Provided information
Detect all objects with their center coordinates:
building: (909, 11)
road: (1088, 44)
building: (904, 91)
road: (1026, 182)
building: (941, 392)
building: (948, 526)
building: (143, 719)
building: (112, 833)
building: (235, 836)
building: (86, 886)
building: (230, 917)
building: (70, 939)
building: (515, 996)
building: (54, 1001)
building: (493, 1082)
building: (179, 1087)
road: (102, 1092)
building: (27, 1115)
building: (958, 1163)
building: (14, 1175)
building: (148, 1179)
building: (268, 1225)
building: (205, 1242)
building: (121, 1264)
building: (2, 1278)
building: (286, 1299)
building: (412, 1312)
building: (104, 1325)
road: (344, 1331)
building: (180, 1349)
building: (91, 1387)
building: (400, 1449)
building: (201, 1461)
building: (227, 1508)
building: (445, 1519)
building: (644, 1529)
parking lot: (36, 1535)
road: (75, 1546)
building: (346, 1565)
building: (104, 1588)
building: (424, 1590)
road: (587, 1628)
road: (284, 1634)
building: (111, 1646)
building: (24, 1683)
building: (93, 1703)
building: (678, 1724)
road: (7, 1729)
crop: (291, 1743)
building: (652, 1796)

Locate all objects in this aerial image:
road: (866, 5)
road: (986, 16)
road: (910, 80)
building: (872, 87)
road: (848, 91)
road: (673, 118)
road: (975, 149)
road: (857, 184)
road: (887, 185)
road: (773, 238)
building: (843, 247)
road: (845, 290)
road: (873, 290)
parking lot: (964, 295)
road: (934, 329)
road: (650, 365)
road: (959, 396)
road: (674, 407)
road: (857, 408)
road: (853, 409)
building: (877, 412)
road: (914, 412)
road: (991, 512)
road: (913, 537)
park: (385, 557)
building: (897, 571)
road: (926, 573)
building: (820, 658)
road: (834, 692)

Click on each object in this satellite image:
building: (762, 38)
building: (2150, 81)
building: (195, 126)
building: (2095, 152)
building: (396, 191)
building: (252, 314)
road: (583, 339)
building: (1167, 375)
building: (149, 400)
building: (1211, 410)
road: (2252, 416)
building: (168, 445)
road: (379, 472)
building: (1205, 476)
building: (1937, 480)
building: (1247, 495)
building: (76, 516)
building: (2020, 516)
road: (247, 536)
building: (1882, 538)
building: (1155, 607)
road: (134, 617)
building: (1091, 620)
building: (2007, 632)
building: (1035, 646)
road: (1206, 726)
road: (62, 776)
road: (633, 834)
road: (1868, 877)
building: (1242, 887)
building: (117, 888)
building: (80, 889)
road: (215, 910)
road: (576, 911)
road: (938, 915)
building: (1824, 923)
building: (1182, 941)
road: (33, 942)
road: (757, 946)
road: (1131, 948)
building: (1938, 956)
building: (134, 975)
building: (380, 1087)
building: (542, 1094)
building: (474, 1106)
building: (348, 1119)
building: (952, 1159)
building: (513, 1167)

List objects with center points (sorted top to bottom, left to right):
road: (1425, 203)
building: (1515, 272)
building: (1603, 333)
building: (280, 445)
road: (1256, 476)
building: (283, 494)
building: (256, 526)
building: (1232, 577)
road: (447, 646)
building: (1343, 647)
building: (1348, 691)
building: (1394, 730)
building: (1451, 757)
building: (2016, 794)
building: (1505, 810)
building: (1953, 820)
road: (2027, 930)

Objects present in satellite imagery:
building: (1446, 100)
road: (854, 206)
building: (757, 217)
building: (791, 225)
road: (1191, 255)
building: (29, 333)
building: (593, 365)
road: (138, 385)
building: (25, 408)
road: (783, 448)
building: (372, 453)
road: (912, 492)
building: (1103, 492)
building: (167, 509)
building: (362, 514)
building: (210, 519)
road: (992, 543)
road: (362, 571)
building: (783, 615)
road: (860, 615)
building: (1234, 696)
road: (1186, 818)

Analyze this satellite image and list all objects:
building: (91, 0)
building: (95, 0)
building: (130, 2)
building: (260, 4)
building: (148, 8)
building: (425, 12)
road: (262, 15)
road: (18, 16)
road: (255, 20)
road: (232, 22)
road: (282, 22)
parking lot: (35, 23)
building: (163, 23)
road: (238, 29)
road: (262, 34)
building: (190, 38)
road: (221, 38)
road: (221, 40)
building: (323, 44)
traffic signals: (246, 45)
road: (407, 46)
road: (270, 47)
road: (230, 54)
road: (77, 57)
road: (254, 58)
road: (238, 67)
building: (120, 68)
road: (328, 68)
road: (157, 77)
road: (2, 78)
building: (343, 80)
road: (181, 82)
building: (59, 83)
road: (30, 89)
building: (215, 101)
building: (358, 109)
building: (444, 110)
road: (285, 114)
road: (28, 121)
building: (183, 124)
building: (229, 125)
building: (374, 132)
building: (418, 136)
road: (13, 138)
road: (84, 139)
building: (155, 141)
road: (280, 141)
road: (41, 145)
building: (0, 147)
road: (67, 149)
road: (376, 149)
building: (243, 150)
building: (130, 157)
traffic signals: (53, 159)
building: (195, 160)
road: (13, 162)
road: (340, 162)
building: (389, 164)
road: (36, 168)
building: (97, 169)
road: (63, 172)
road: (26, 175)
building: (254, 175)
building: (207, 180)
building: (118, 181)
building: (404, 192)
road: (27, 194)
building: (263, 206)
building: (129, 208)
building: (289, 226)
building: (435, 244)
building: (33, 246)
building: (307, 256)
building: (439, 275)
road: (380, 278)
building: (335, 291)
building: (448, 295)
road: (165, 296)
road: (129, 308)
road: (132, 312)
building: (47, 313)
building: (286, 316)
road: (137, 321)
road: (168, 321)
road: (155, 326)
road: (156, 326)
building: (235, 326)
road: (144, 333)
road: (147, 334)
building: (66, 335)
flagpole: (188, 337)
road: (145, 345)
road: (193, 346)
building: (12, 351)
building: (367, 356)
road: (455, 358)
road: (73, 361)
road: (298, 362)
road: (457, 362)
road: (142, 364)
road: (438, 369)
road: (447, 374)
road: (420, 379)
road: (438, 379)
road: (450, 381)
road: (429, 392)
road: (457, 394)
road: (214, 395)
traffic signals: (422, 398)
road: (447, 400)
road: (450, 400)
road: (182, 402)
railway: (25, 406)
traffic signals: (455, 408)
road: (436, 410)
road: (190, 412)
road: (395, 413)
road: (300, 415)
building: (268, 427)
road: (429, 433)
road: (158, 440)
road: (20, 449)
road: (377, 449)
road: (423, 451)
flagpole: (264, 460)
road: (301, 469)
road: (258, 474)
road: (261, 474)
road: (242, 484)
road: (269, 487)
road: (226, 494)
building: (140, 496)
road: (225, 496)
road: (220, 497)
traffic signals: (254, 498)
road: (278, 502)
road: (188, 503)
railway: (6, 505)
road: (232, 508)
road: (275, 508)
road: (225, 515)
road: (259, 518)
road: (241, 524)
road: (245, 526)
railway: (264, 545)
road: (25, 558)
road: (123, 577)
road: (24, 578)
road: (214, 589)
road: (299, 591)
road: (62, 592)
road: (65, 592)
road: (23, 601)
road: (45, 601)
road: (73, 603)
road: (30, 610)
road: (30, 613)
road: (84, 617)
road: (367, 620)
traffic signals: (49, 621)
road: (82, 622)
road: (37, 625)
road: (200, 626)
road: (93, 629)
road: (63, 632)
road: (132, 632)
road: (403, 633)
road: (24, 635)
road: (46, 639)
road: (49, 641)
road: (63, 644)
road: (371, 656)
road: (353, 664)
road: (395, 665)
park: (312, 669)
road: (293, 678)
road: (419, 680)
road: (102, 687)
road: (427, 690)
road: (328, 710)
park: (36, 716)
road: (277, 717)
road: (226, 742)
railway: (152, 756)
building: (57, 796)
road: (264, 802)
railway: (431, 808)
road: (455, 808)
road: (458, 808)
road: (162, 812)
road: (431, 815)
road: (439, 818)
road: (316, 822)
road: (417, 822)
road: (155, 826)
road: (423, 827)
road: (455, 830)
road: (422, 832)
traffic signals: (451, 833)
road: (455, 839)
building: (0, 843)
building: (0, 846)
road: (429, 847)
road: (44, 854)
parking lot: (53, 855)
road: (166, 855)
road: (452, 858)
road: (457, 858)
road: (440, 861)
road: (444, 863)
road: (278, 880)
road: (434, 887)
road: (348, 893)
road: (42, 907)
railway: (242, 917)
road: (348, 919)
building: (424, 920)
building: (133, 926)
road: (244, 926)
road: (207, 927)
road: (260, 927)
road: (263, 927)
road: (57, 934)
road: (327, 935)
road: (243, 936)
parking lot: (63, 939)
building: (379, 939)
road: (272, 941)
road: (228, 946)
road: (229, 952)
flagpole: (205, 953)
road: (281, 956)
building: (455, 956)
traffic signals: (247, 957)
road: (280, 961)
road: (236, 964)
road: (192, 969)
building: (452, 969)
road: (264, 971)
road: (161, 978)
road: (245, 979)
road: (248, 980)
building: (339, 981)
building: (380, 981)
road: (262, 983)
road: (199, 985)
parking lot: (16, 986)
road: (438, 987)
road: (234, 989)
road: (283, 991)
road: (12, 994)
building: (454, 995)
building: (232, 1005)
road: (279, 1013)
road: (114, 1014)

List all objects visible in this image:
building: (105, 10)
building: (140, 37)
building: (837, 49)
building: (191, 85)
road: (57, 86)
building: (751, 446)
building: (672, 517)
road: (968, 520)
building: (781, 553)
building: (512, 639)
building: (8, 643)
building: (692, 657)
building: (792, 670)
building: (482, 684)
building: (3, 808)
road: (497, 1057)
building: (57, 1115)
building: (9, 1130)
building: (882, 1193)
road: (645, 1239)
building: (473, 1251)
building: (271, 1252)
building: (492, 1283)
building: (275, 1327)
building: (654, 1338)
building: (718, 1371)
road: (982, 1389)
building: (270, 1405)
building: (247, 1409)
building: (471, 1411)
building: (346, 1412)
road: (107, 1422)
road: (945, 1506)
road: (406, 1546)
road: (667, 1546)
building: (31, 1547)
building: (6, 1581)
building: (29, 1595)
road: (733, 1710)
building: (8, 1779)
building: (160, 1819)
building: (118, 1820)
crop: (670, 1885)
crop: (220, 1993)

Aim of the exercise
Work out how many lines in the listing contain "traffic", then write down that number and nothing else.

Task response
8